The problem
Copy the listing exactly; drop the pictures.

Raw data

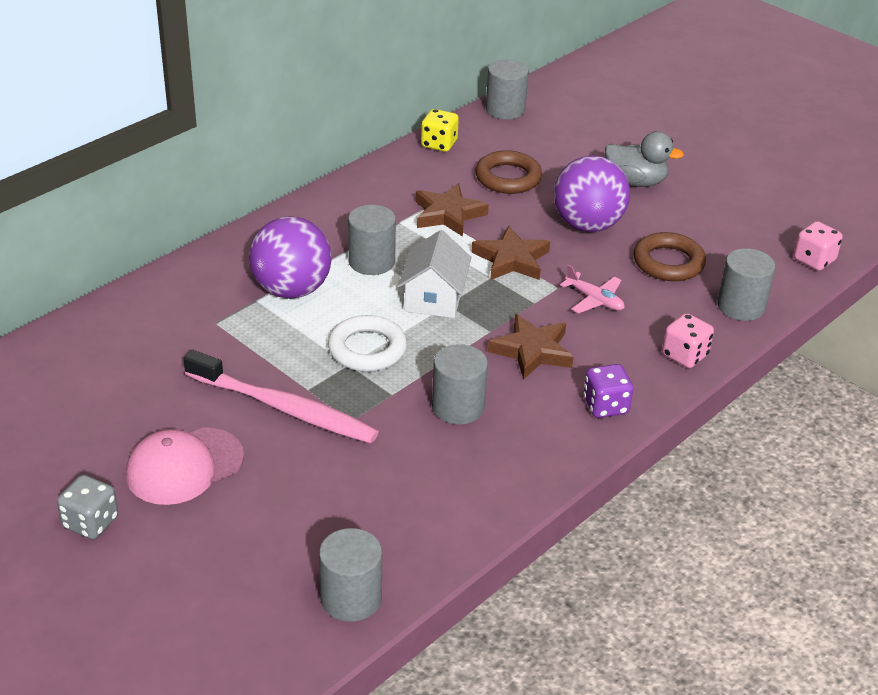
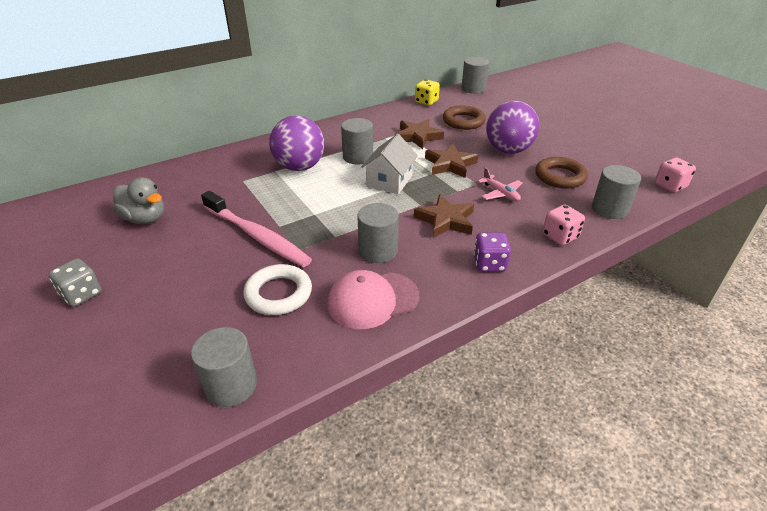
camera: 15 degrees right, 0 degrees up
pink cap [126,427,244,505] -> pink cap moved to [327,270,419,329]
white ring [328,315,407,372] -> white ring moved to [243,264,312,315]
grey duck [605,131,684,187] -> grey duck moved to [113,177,164,224]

Expected answer
camera: 15 degrees right, 0 degrees up
pink cap [126,427,244,505] -> pink cap moved to [327,270,419,329]
white ring [328,315,407,372] -> white ring moved to [243,264,312,315]
grey duck [605,131,684,187] -> grey duck moved to [113,177,164,224]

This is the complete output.